Geometric shape edit sequences
-------

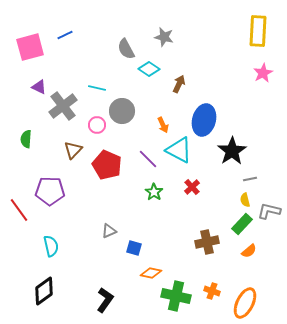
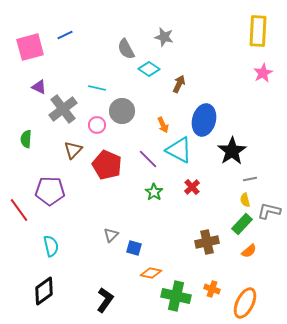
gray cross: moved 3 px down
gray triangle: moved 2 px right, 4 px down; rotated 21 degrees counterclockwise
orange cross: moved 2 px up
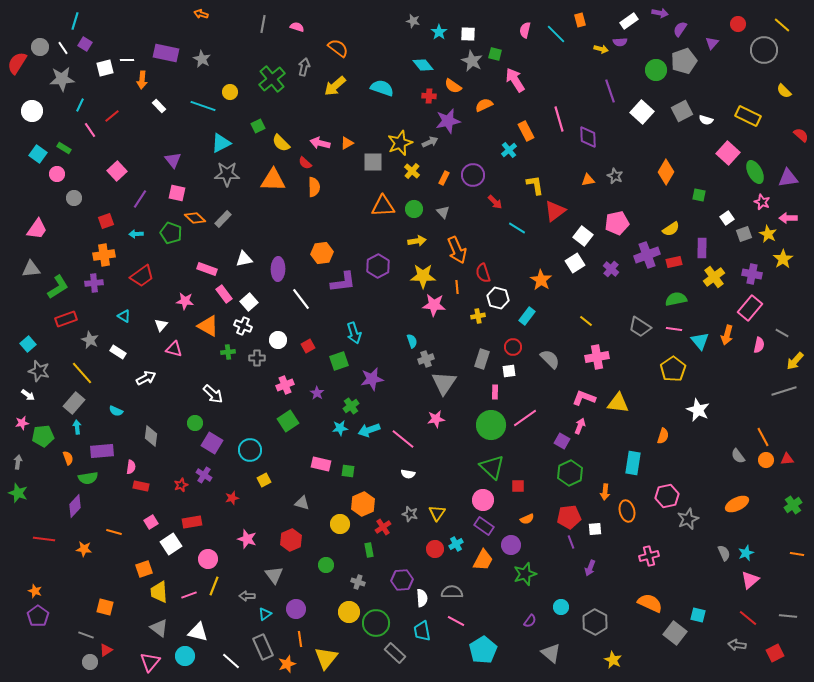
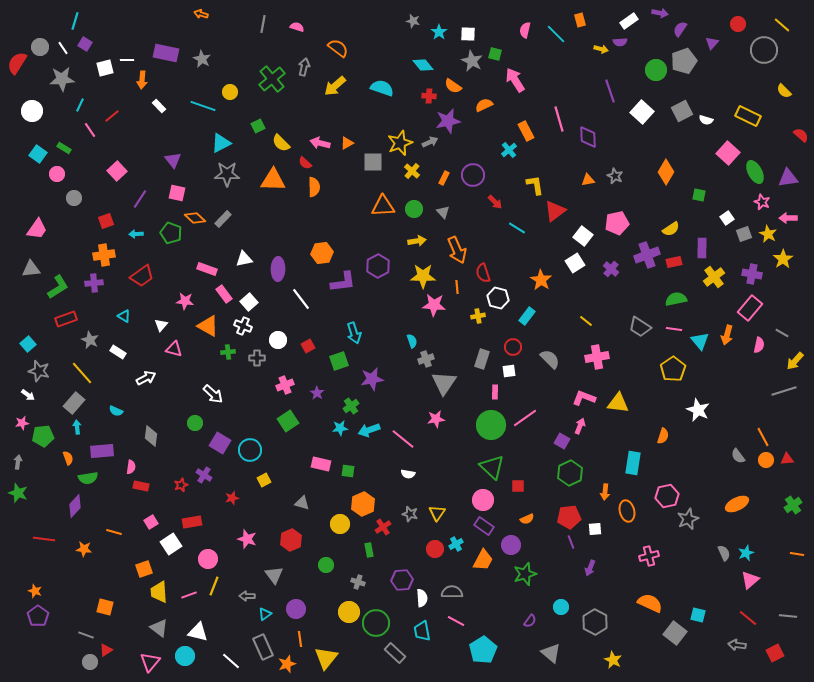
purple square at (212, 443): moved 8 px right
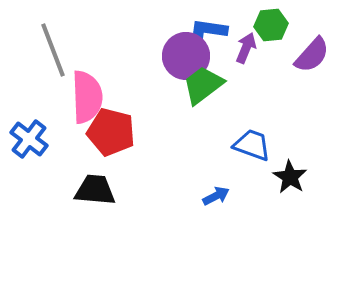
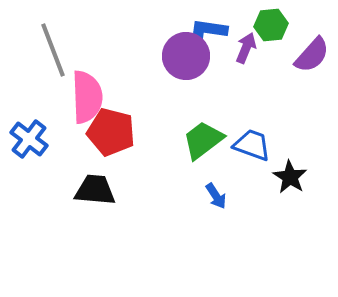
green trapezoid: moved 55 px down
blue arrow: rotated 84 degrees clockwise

-------

> **Problem requirements**:
Going from the line holding "purple square at (212, 443): moved 8 px right" to the last line of the data above, reproduce every line exactly, both included, with the pictures omitted.

> **Reply to the task**:
purple square at (212, 443): moved 8 px right
green trapezoid: moved 55 px down
blue arrow: rotated 84 degrees clockwise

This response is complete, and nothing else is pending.